(Exercise data begins)

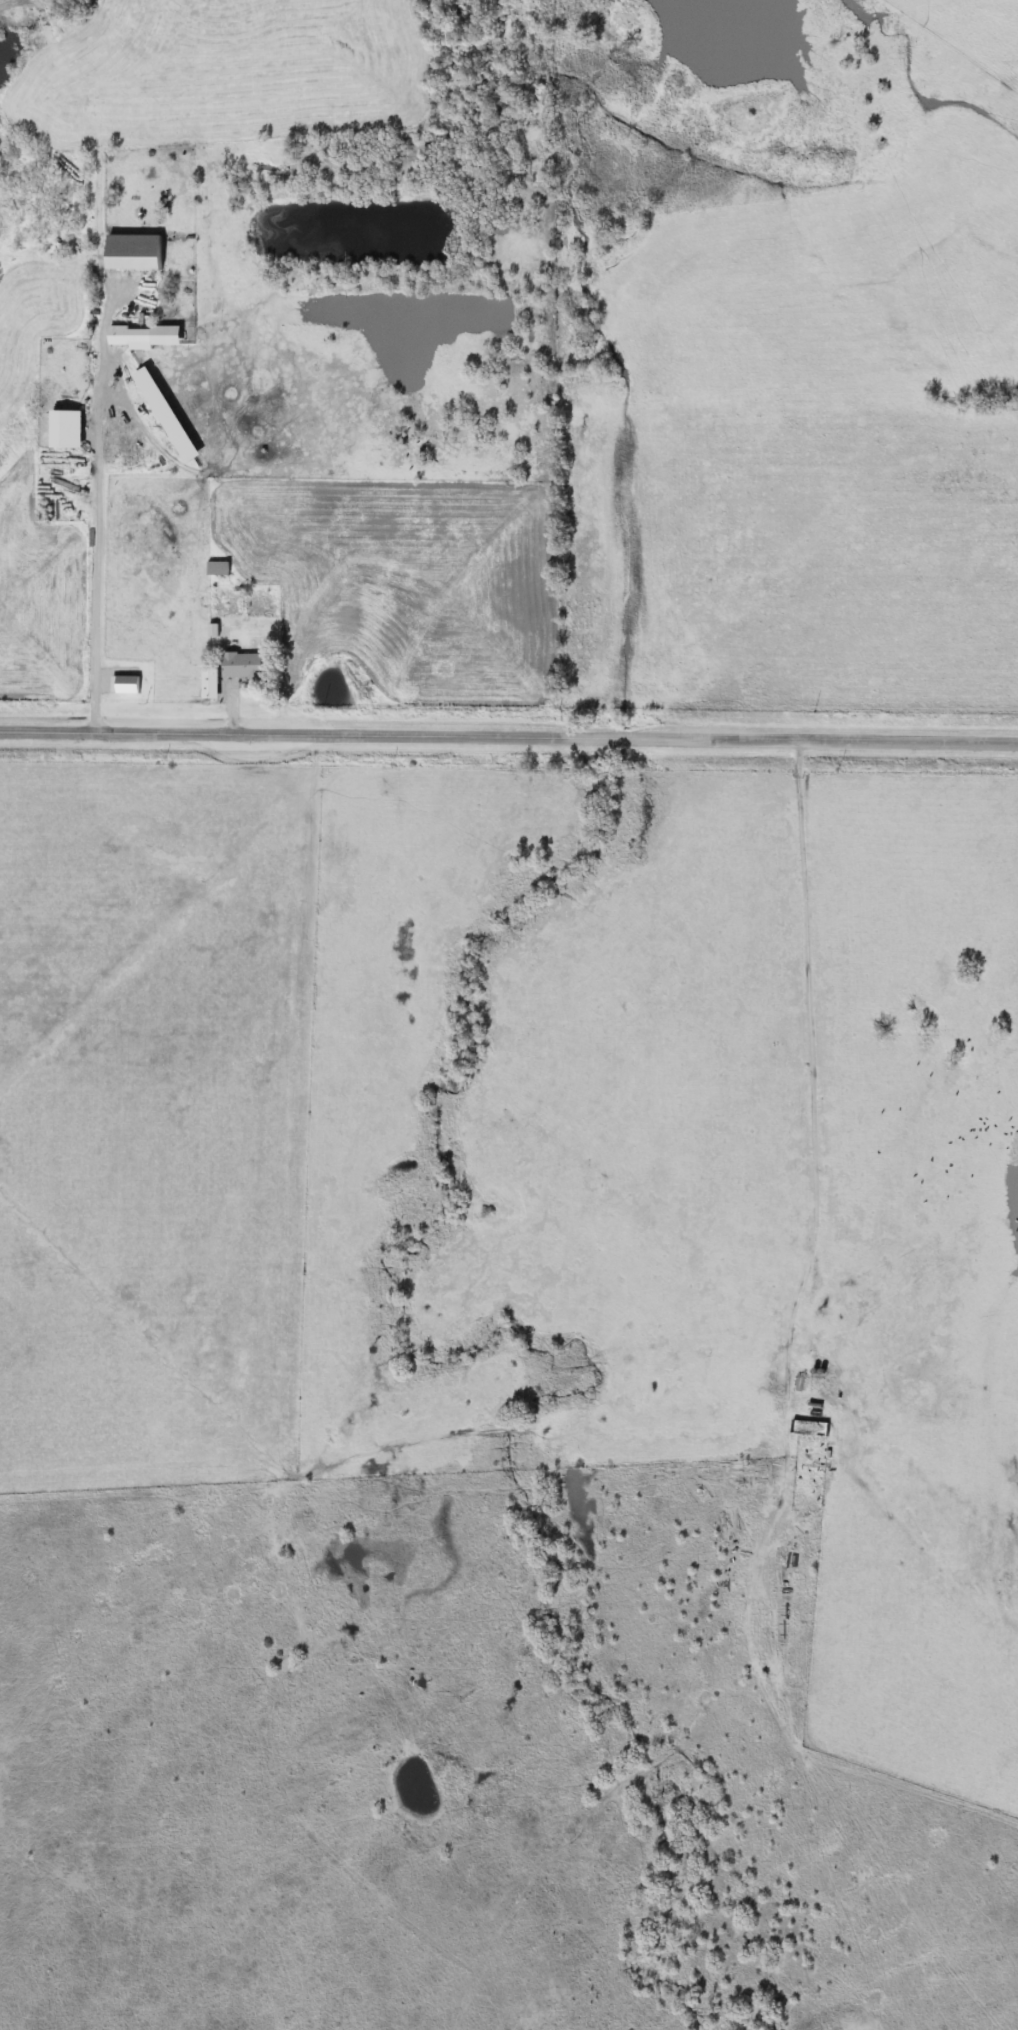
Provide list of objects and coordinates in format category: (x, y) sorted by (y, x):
building: (130, 252)
building: (141, 336)
building: (163, 414)
building: (63, 429)
building: (239, 666)
building: (207, 683)
road: (508, 733)

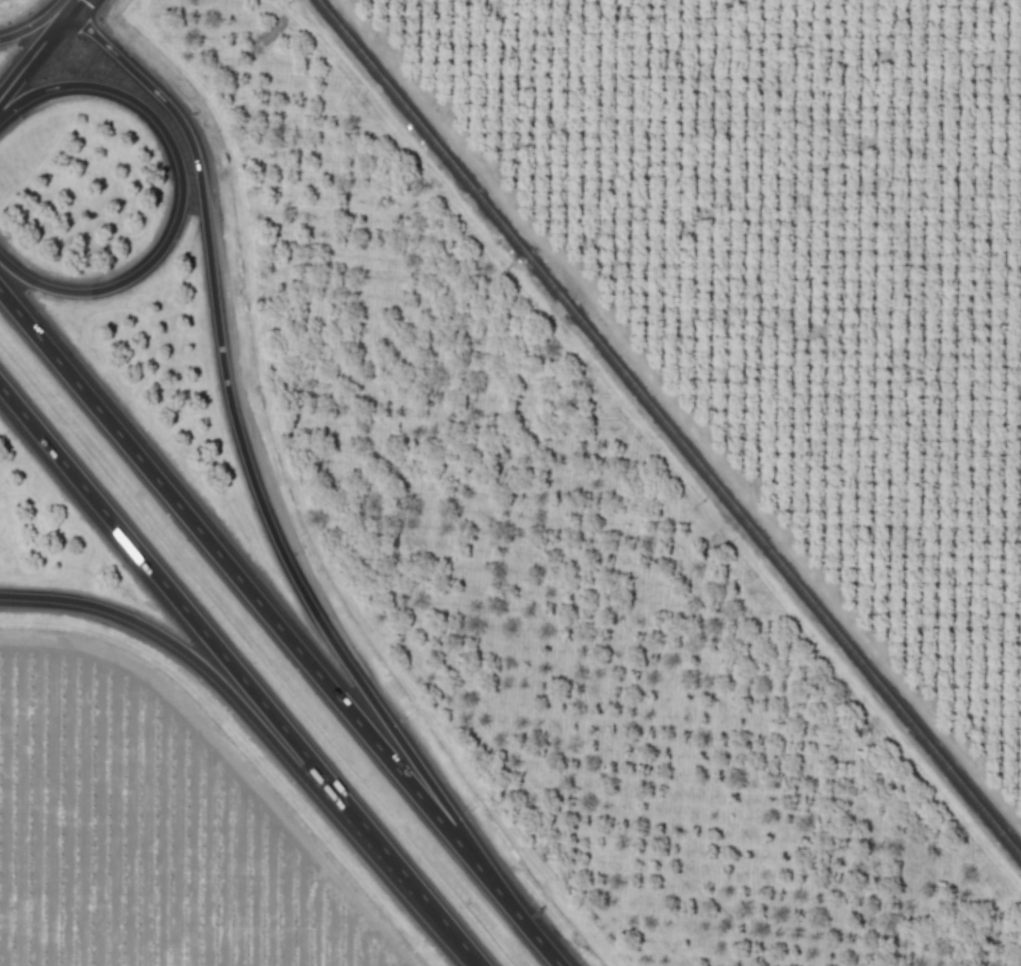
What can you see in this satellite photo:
road: (73, 5)
road: (32, 23)
road: (34, 55)
road: (181, 190)
railway: (669, 429)
road: (248, 468)
road: (254, 599)
road: (200, 629)
road: (225, 689)
road: (439, 918)
road: (533, 936)

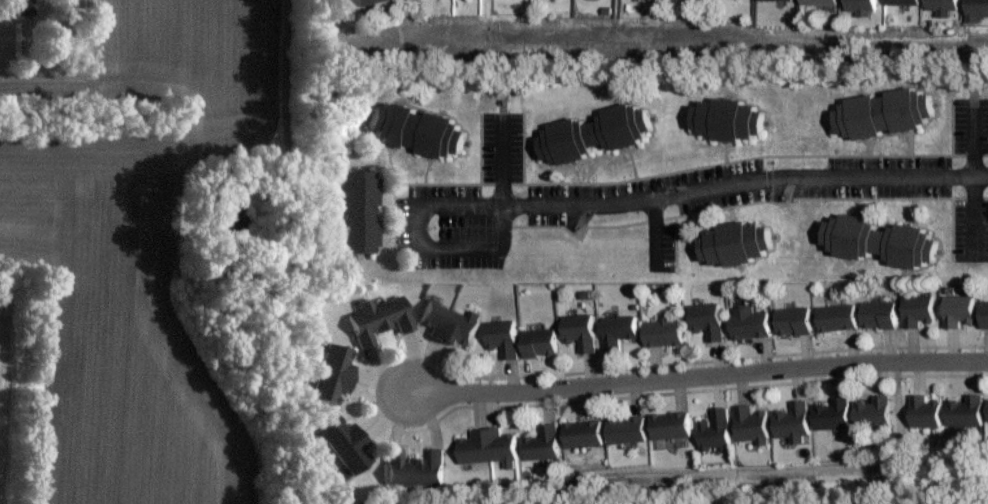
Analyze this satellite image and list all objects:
building: (778, 0)
building: (371, 2)
building: (820, 3)
building: (904, 3)
building: (25, 7)
building: (942, 7)
building: (862, 8)
building: (976, 11)
building: (885, 114)
building: (726, 119)
building: (417, 130)
building: (595, 133)
road: (503, 164)
road: (704, 190)
building: (353, 212)
building: (878, 239)
building: (737, 243)
road: (461, 248)
building: (920, 310)
building: (960, 310)
building: (985, 313)
building: (881, 314)
building: (839, 317)
building: (379, 320)
building: (709, 320)
building: (794, 320)
building: (449, 322)
building: (752, 322)
building: (620, 329)
building: (581, 331)
building: (665, 332)
building: (504, 337)
building: (541, 342)
building: (332, 373)
road: (700, 378)
building: (967, 410)
building: (926, 411)
building: (875, 412)
building: (834, 414)
building: (794, 422)
building: (752, 424)
building: (672, 425)
building: (715, 429)
building: (628, 430)
building: (585, 433)
building: (544, 443)
building: (347, 444)
building: (488, 446)
building: (414, 468)

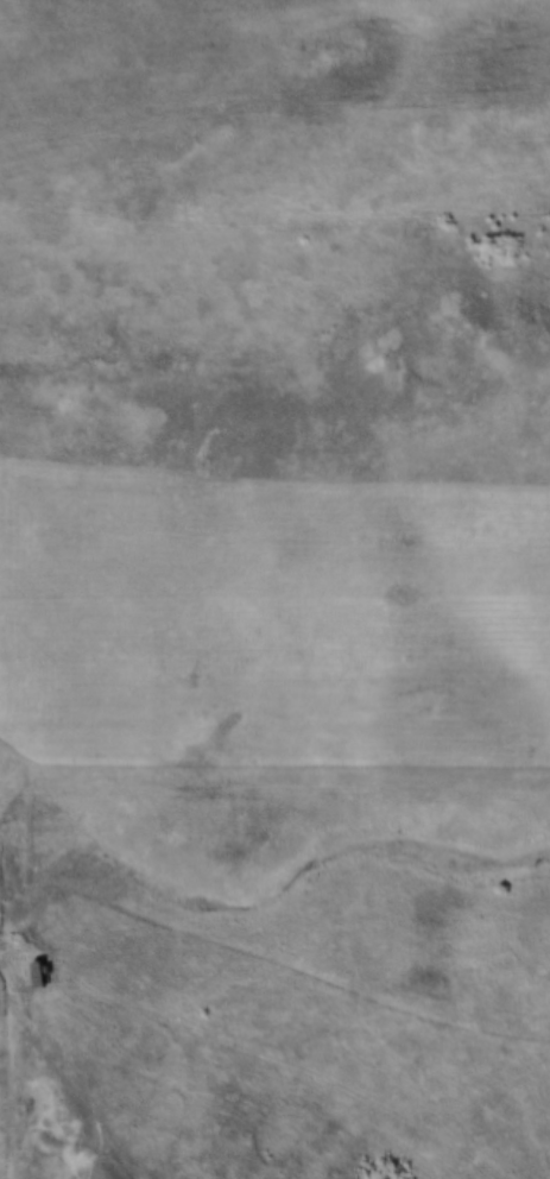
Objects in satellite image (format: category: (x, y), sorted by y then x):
road: (274, 221)
road: (430, 343)
building: (37, 972)
building: (24, 976)
road: (259, 1052)
road: (66, 1090)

(Exercise data ends)

### What this task involves:
All of the data, minus its pictures, should be repeated exactly.

### Written response:
Provide list of objects and coordinates in format category: (x, y) sorted by (y, x):
building: (130, 252)
building: (141, 336)
building: (163, 414)
building: (63, 429)
building: (239, 666)
building: (207, 683)
road: (508, 733)

What can you see in this satellite photo:
road: (73, 5)
road: (32, 23)
road: (34, 55)
road: (181, 190)
railway: (669, 429)
road: (248, 468)
road: (254, 599)
road: (200, 629)
road: (225, 689)
road: (439, 918)
road: (533, 936)

Analyze this satellite image and list all objects:
building: (778, 0)
building: (371, 2)
building: (820, 3)
building: (904, 3)
building: (25, 7)
building: (942, 7)
building: (862, 8)
building: (976, 11)
building: (885, 114)
building: (726, 119)
building: (417, 130)
building: (595, 133)
road: (503, 164)
road: (704, 190)
building: (353, 212)
building: (878, 239)
building: (737, 243)
road: (461, 248)
building: (920, 310)
building: (960, 310)
building: (985, 313)
building: (881, 314)
building: (839, 317)
building: (379, 320)
building: (709, 320)
building: (794, 320)
building: (449, 322)
building: (752, 322)
building: (620, 329)
building: (581, 331)
building: (665, 332)
building: (504, 337)
building: (541, 342)
building: (332, 373)
road: (700, 378)
building: (967, 410)
building: (926, 411)
building: (875, 412)
building: (834, 414)
building: (794, 422)
building: (752, 424)
building: (672, 425)
building: (715, 429)
building: (628, 430)
building: (585, 433)
building: (544, 443)
building: (347, 444)
building: (488, 446)
building: (414, 468)

Objects in satellite image (format: category: (x, y), sorted by y then x):
road: (274, 221)
road: (430, 343)
building: (37, 972)
building: (24, 976)
road: (259, 1052)
road: (66, 1090)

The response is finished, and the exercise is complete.